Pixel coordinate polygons
══════════════════════════════

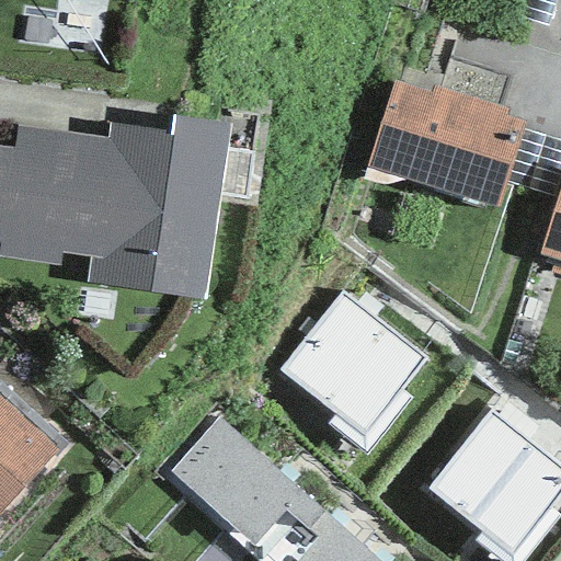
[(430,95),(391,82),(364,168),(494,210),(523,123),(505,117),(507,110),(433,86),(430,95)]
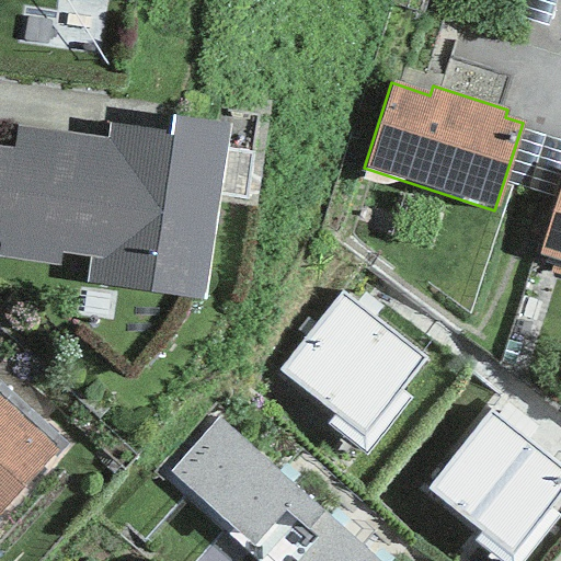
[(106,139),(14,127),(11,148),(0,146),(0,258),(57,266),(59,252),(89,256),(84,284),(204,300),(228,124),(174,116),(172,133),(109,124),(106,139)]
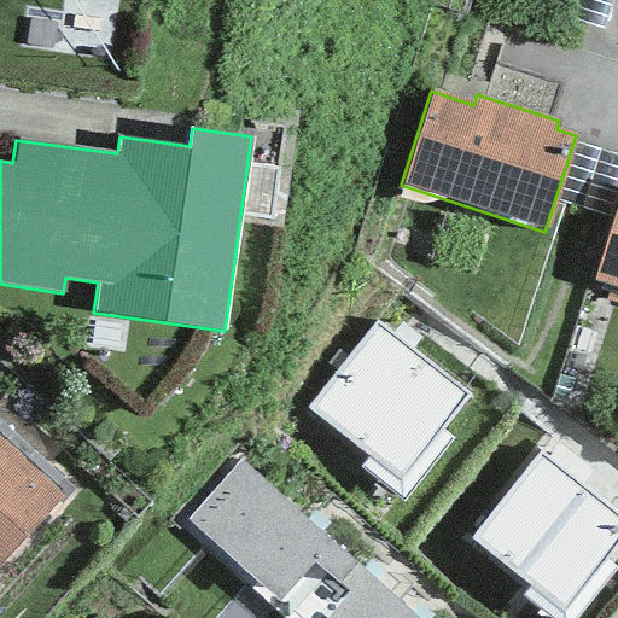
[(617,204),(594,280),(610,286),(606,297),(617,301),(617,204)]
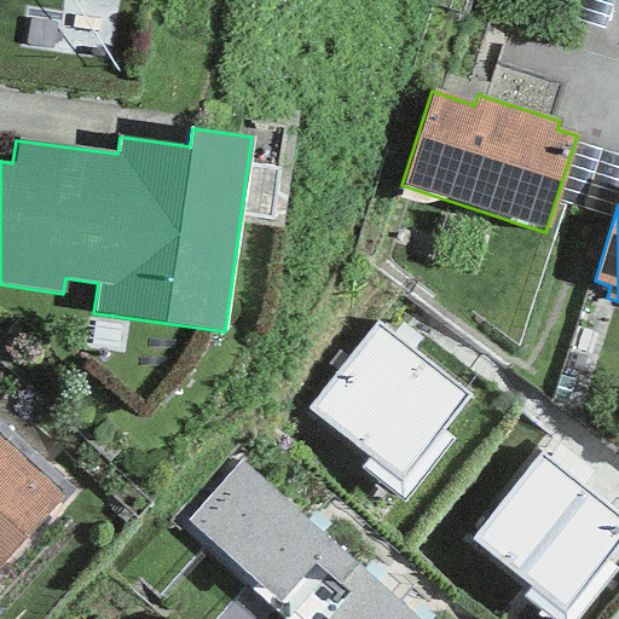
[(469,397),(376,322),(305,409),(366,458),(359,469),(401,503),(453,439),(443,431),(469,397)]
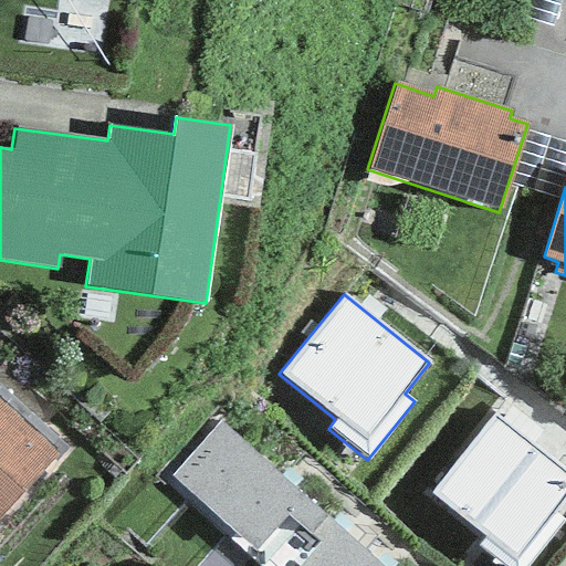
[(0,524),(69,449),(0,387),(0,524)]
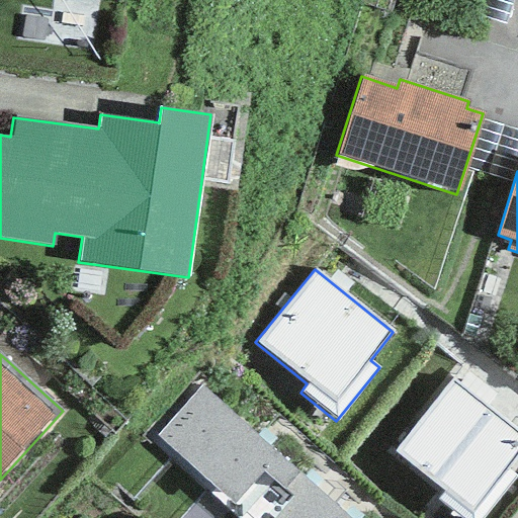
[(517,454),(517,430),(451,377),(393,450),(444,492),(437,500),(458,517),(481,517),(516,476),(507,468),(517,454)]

══════════════════════════════

> _Task details_
Reproduce the lines above exactly, image-free.

> _Reply_
[(430,95),(391,82),(364,168),(494,210),(523,123),(505,117),(507,110),(433,86),(430,95)]
[(106,139),(14,127),(11,148),(0,146),(0,258),(57,266),(59,252),(89,256),(84,284),(204,300),(228,124),(174,116),(172,133),(109,124),(106,139)]
[(617,204),(594,280),(610,286),(606,297),(617,301),(617,204)]
[(469,397),(376,322),(305,409),(366,458),(359,469),(401,503),(453,439),(443,431),(469,397)]
[(0,524),(69,449),(0,387),(0,524)]
[(517,454),(517,430),(451,377),(393,450),(444,492),(437,500),(458,517),(481,517),(516,476),(507,468),(517,454)]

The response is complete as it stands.